### THE TASK
From first line to last, print the records exactly, but leave out the pictures.

──────── INPUT FOR THIS TASK ────────

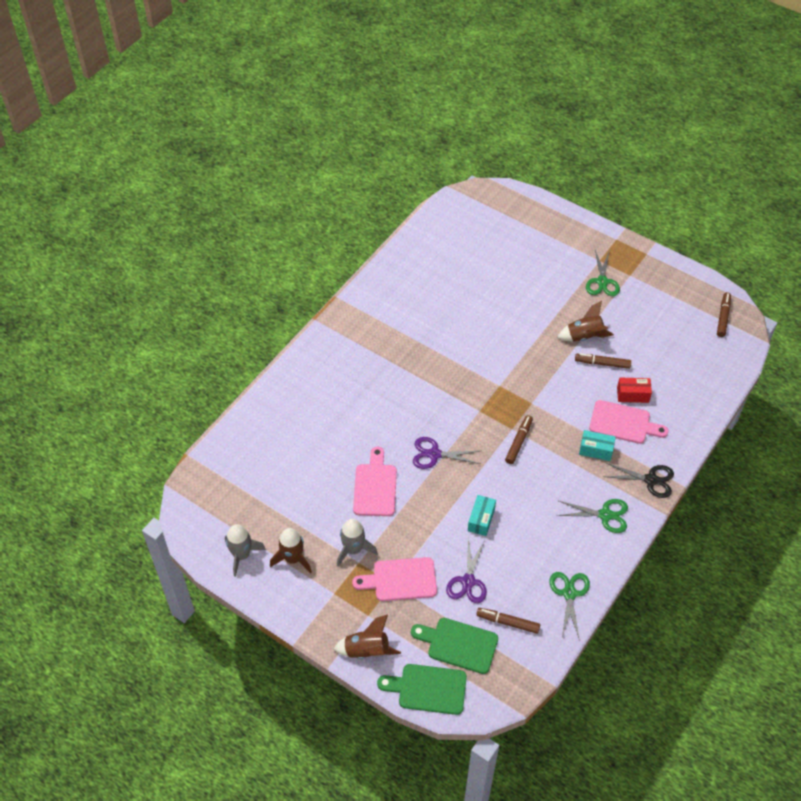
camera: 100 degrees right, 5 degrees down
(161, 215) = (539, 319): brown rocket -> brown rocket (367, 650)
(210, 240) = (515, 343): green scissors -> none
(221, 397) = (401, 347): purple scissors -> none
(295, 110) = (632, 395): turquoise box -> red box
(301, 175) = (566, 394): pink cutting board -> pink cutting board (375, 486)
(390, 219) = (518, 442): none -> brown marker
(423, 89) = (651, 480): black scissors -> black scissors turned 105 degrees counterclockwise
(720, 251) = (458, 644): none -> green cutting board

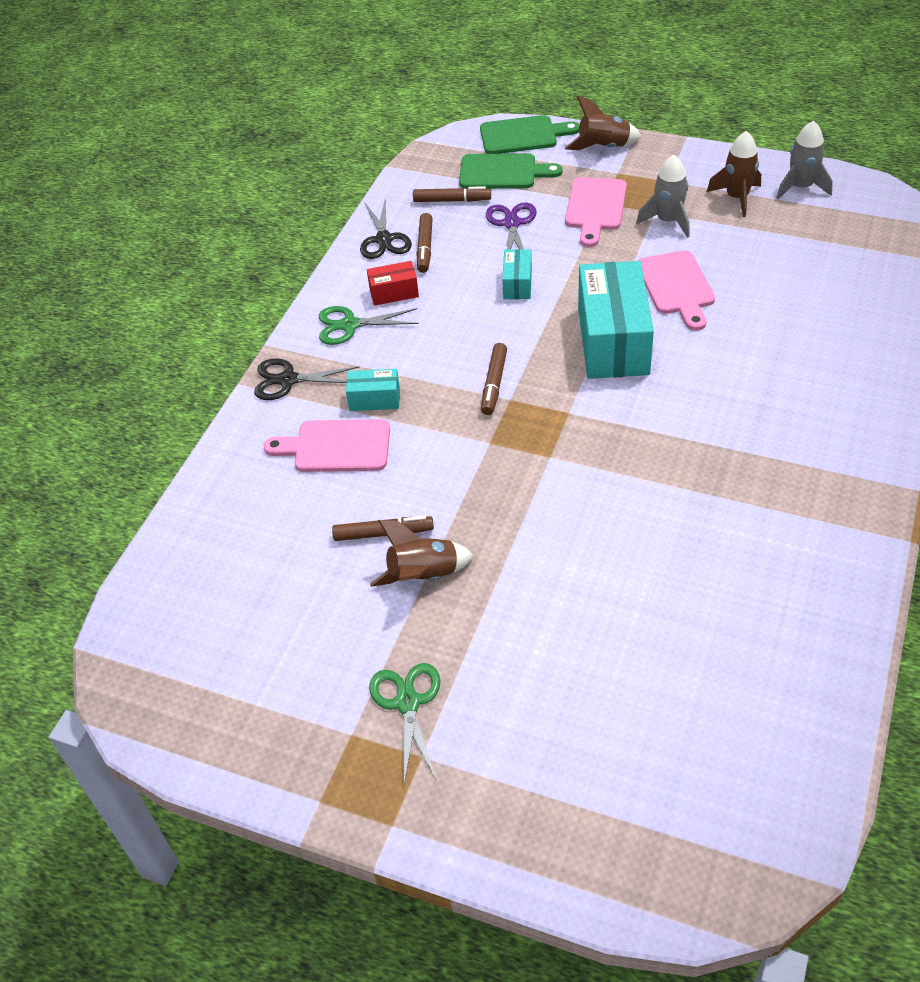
camera: 170 degrees right, 5 degrees down
(400, 580) = (595, 208): pink cutting board -> pink cutting board turned 120 degrees clockwise
(434, 454) = (613, 341): purple scissors -> turquoise box
(569, 593) = (384, 239): green scissors -> black scissors
(632, 395) = (325, 493): red box -> red box (394, 293)
(723, 317) = (158, 681): brown marker -> brown marker (425, 248)

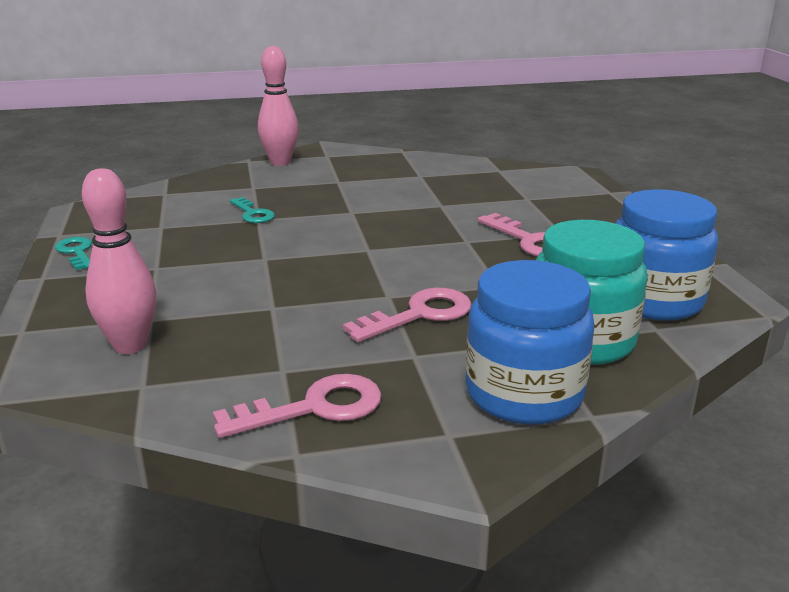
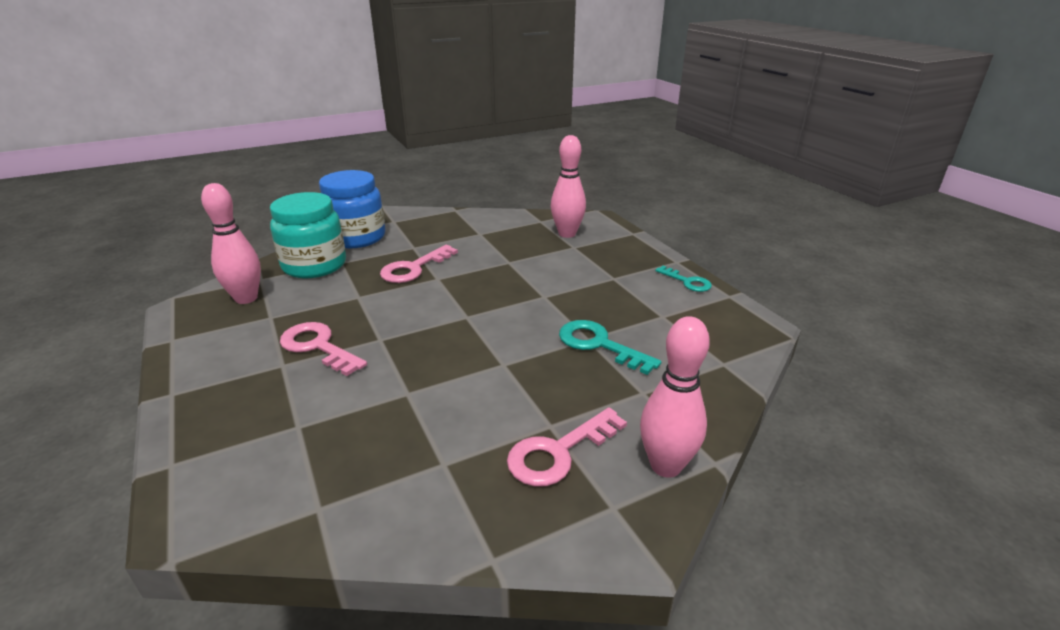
camera: 165 degrees right, 5 degrees up
(253, 214) = (599, 344): turquoise key -> turquoise key, size x1.54
(314, 408) = (455, 222): pink key -> pink key (558, 452)
(653, 300) = (246, 298): blue jar -> pink bowling pin

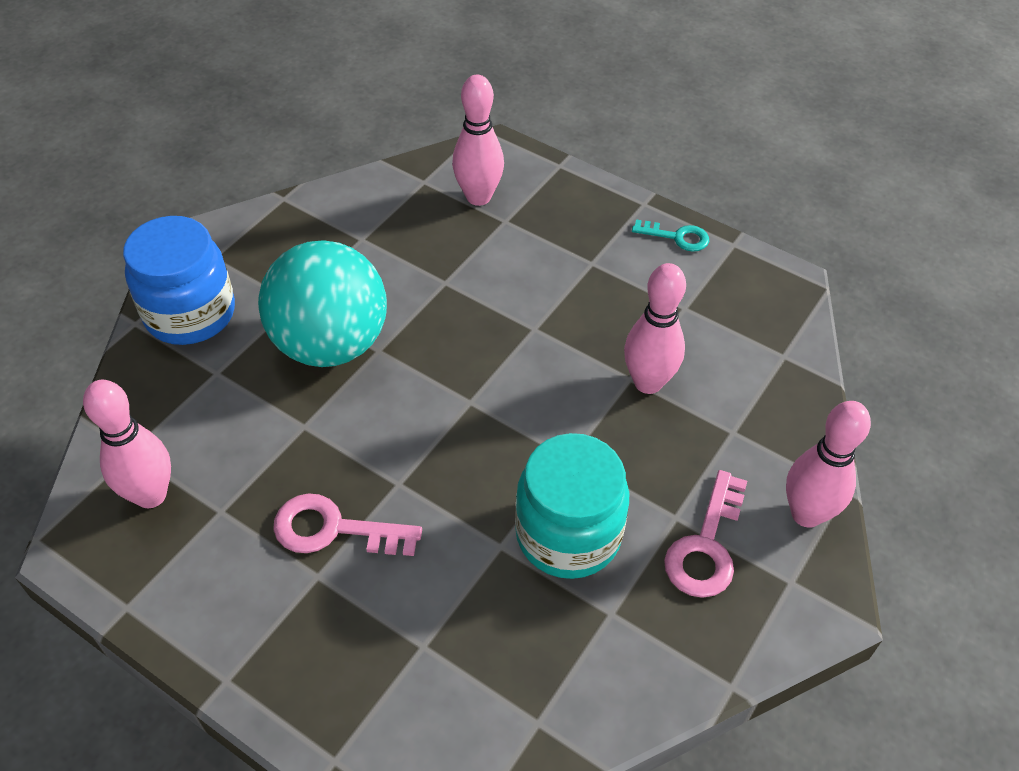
camera: 30 degrees left, 20 degrees up
(314, 265) = (184, 394): turquoise jar -> turquoise jar (568, 534)
(414, 268) = (330, 344): pink key -> turquoise ball
(599, 344) = (648, 382): turquoise key -> pink bowling pin

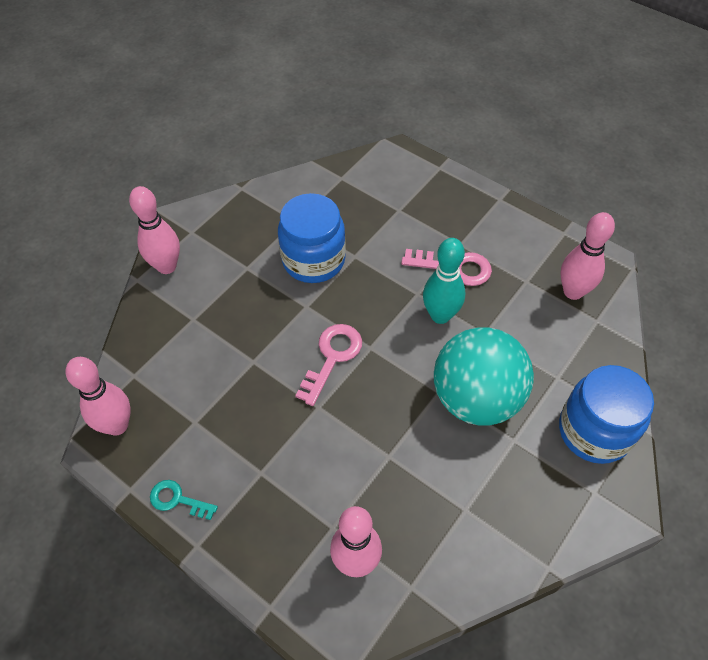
camera: 175 degrees left, 5 degrees up
(366, 450) = (440, 315): none -> turquoise bowling pin
(568, 534) = (313, 260): turquoise jar -> blue jar
(648, 382) = (241, 357): pink bowling pin -> pink bowling pin (117, 425)
(706, 546) = (233, 251): pink key -> pink key (332, 357)

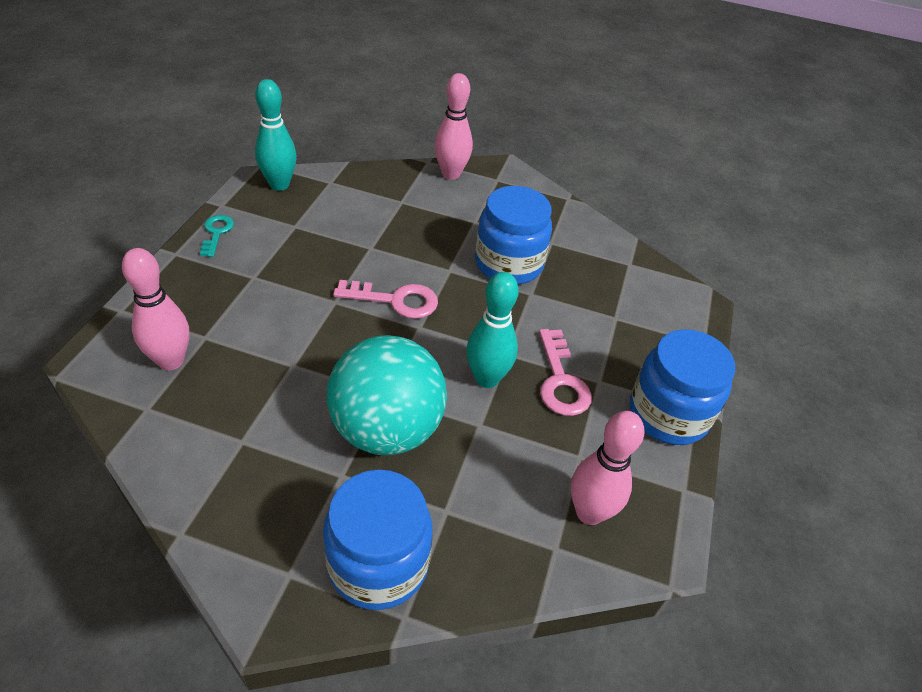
camera: 65 degrees right, 10 degrees down
(117, 425) = (279, 184): pink bowling pin -> turquoise bowling pin
(500, 216) = (668, 414): none -> blue jar

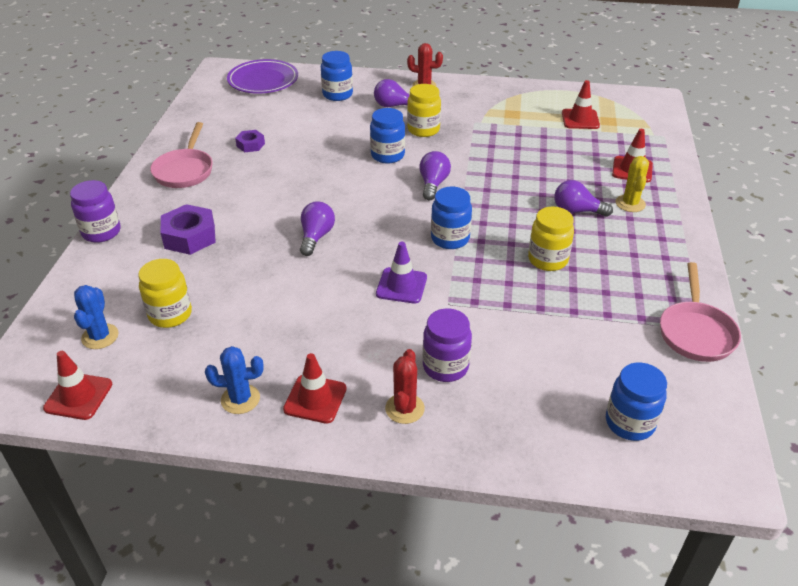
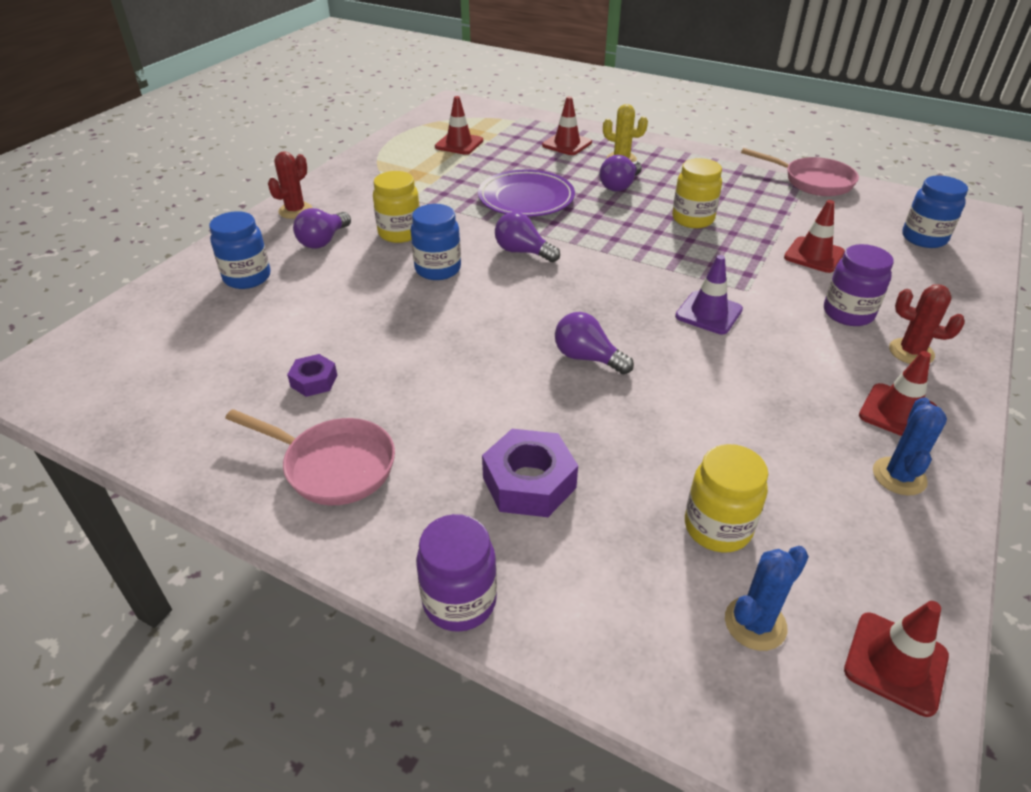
camera: 70 degrees left, 0 degrees up
(100, 336) = (755, 623): blue cactus -> blue cactus turned 60 degrees counterclockwise
(263, 80) = (125, 338): purple plate -> purple plate (526, 199)
(450, 239) = (634, 264): blue jar -> none
(535, 340) = (814, 255): none -> red traffic cone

────────

### RESPONSE TO THE TASK
camera: 100 degrees right, 5 degrees down
(161, 215) = (539, 319): brown rocket -> brown rocket (367, 650)
(210, 240) = (515, 343): green scissors -> none
(221, 397) = (401, 347): purple scissors -> none
(295, 110) = (632, 395): turquoise box -> red box
(301, 175) = (566, 394): pink cutting board -> pink cutting board (375, 486)
(390, 219) = (518, 442): none -> brown marker
(423, 89) = (651, 480): black scissors -> black scissors turned 105 degrees counterclockwise
(720, 251) = (458, 644): none -> green cutting board

camera: 170 degrees right, 5 degrees down
(400, 580) = (595, 208): pink cutting board -> pink cutting board turned 120 degrees clockwise
(434, 454) = (613, 341): purple scissors -> turquoise box
(569, 593) = (384, 239): green scissors -> black scissors
(632, 395) = (325, 493): red box -> red box (394, 293)
(723, 317) = (158, 681): brown marker -> brown marker (425, 248)

camera: 165 degrees right, 5 degrees up
(253, 214) = (599, 344): turquoise key -> turquoise key, size x1.54
(314, 408) = (455, 222): pink key -> pink key (558, 452)
(653, 300) = (246, 298): blue jar -> pink bowling pin

camera: 30 degrees left, 20 degrees up
(314, 265) = (184, 394): turquoise jar -> turquoise jar (568, 534)
(414, 268) = (330, 344): pink key -> turquoise ball
(599, 344) = (648, 382): turquoise key -> pink bowling pin

camera: 175 degrees left, 5 degrees up
(366, 450) = (440, 315): none -> turquoise bowling pin
(568, 534) = (313, 260): turquoise jar -> blue jar
(648, 382) = (241, 357): pink bowling pin -> pink bowling pin (117, 425)
(706, 546) = (233, 251): pink key -> pink key (332, 357)

camera: 65 degrees right, 10 degrees down
(117, 425) = (279, 184): pink bowling pin -> turquoise bowling pin
(500, 216) = (668, 414): none -> blue jar

camera: 70 degrees left, 0 degrees up
(100, 336) = (755, 623): blue cactus -> blue cactus turned 60 degrees counterclockwise
(263, 80) = (125, 338): purple plate -> purple plate (526, 199)
(450, 239) = (634, 264): blue jar -> none
(535, 340) = (814, 255): none -> red traffic cone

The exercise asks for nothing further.